--- EXERCISE GOAL ---
Reproduce the entries below word for word, leaving out the pictures.

▶

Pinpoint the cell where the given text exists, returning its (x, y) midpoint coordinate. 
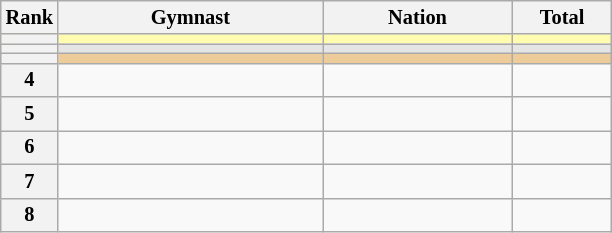
6 (30, 147)
Nation (418, 17)
4 (30, 80)
Rank (30, 17)
Gymnast (190, 17)
Total (562, 17)
8 (30, 215)
5 (30, 114)
7 (30, 181)
Return (x, y) of the center of cell containing provided text 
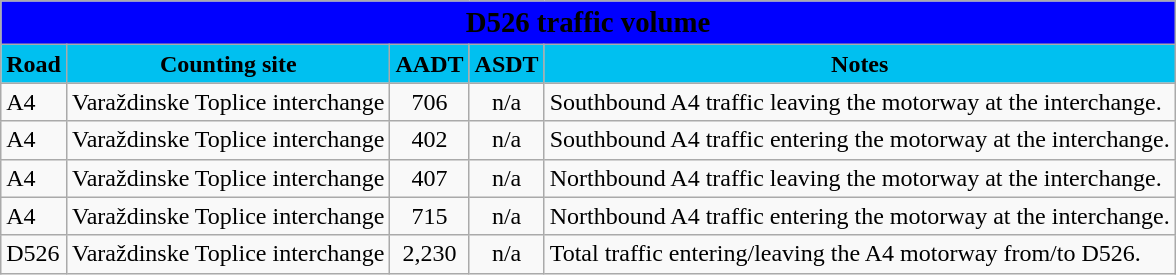
Road (34, 64)
715 (430, 216)
407 (430, 178)
Northbound A4 traffic leaving the motorway at the interchange. (860, 178)
D526 traffic volume (588, 23)
Total traffic entering/leaving the A4 motorway from/to D526. (860, 254)
Southbound A4 traffic entering the motorway at the interchange. (860, 140)
AADT (430, 64)
Southbound A4 traffic leaving the motorway at the interchange. (860, 102)
ASDT (506, 64)
D526 (34, 254)
Northbound A4 traffic entering the motorway at the interchange. (860, 216)
Notes (860, 64)
Counting site (228, 64)
402 (430, 140)
706 (430, 102)
2,230 (430, 254)
For the text-containing cell, return its midpoint in [X, Y] coordinate format. 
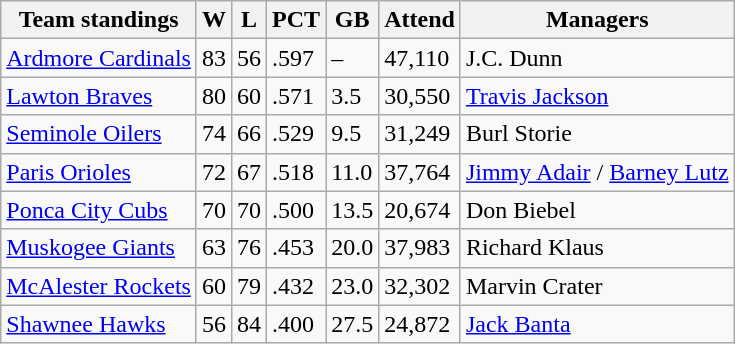
Managers [597, 20]
L [248, 20]
79 [248, 286]
Don Biebel [597, 210]
GB [352, 20]
Travis Jackson [597, 96]
32,302 [420, 286]
9.5 [352, 134]
Muskogee Giants [99, 248]
3.5 [352, 96]
67 [248, 172]
.500 [296, 210]
Shawnee Hawks [99, 324]
Marvin Crater [597, 286]
13.5 [352, 210]
.432 [296, 286]
24,872 [420, 324]
J.C. Dunn [597, 58]
27.5 [352, 324]
.453 [296, 248]
20.0 [352, 248]
74 [214, 134]
84 [248, 324]
Team standings [99, 20]
20,674 [420, 210]
W [214, 20]
.518 [296, 172]
30,550 [420, 96]
83 [214, 58]
Jack Banta [597, 324]
63 [214, 248]
Jimmy Adair / Barney Lutz [597, 172]
McAlester Rockets [99, 286]
.400 [296, 324]
Lawton Braves [99, 96]
.571 [296, 96]
– [352, 58]
72 [214, 172]
37,764 [420, 172]
Seminole Oilers [99, 134]
80 [214, 96]
23.0 [352, 286]
.529 [296, 134]
Burl Storie [597, 134]
Richard Klaus [597, 248]
37,983 [420, 248]
PCT [296, 20]
31,249 [420, 134]
Ardmore Cardinals [99, 58]
Attend [420, 20]
Ponca City Cubs [99, 210]
.597 [296, 58]
47,110 [420, 58]
66 [248, 134]
76 [248, 248]
Paris Orioles [99, 172]
11.0 [352, 172]
From the cell containing the given text, extract its center point as [X, Y] coordinate. 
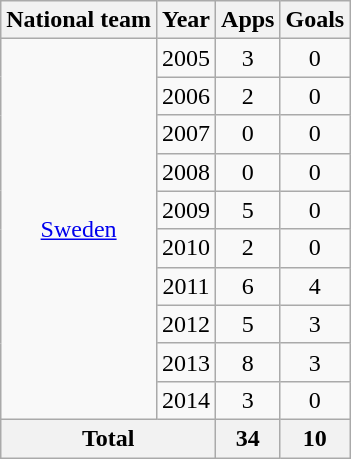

◀

--- SOLUTION ---
Pinpoint the cell where the given text exists, returning its (x, y) midpoint coordinate. 
6 (30, 147)
Nation (418, 17)
4 (30, 80)
Rank (30, 17)
Gymnast (190, 17)
Total (562, 17)
8 (30, 215)
5 (30, 114)
7 (30, 181)
Return (x, y) of the center of cell containing provided text 
Road (34, 64)
715 (430, 216)
407 (430, 178)
Northbound A4 traffic leaving the motorway at the interchange. (860, 178)
D526 traffic volume (588, 23)
Total traffic entering/leaving the A4 motorway from/to D526. (860, 254)
Southbound A4 traffic entering the motorway at the interchange. (860, 140)
AADT (430, 64)
Southbound A4 traffic leaving the motorway at the interchange. (860, 102)
ASDT (506, 64)
D526 (34, 254)
Northbound A4 traffic entering the motorway at the interchange. (860, 216)
Notes (860, 64)
Counting site (228, 64)
402 (430, 140)
706 (430, 102)
2,230 (430, 254)
For the text-containing cell, return its midpoint in [X, Y] coordinate format. 
Managers [597, 20]
L [248, 20]
79 [248, 286]
Don Biebel [597, 210]
GB [352, 20]
Travis Jackson [597, 96]
32,302 [420, 286]
9.5 [352, 134]
Muskogee Giants [99, 248]
3.5 [352, 96]
67 [248, 172]
.500 [296, 210]
Shawnee Hawks [99, 324]
Marvin Crater [597, 286]
13.5 [352, 210]
.432 [296, 286]
24,872 [420, 324]
J.C. Dunn [597, 58]
27.5 [352, 324]
.453 [296, 248]
20.0 [352, 248]
74 [214, 134]
84 [248, 324]
Team standings [99, 20]
20,674 [420, 210]
W [214, 20]
.518 [296, 172]
30,550 [420, 96]
83 [214, 58]
Jack Banta [597, 324]
63 [214, 248]
Jimmy Adair / Barney Lutz [597, 172]
McAlester Rockets [99, 286]
.400 [296, 324]
Lawton Braves [99, 96]
.571 [296, 96]
– [352, 58]
72 [214, 172]
37,764 [420, 172]
Seminole Oilers [99, 134]
80 [214, 96]
23.0 [352, 286]
.529 [296, 134]
Burl Storie [597, 134]
Richard Klaus [597, 248]
37,983 [420, 248]
PCT [296, 20]
31,249 [420, 134]
Ardmore Cardinals [99, 58]
Attend [420, 20]
Ponca City Cubs [99, 210]
.597 [296, 58]
47,110 [420, 58]
66 [248, 134]
76 [248, 248]
Paris Orioles [99, 172]
11.0 [352, 172]
From the cell containing the given text, extract its center point as [X, Y] coordinate. 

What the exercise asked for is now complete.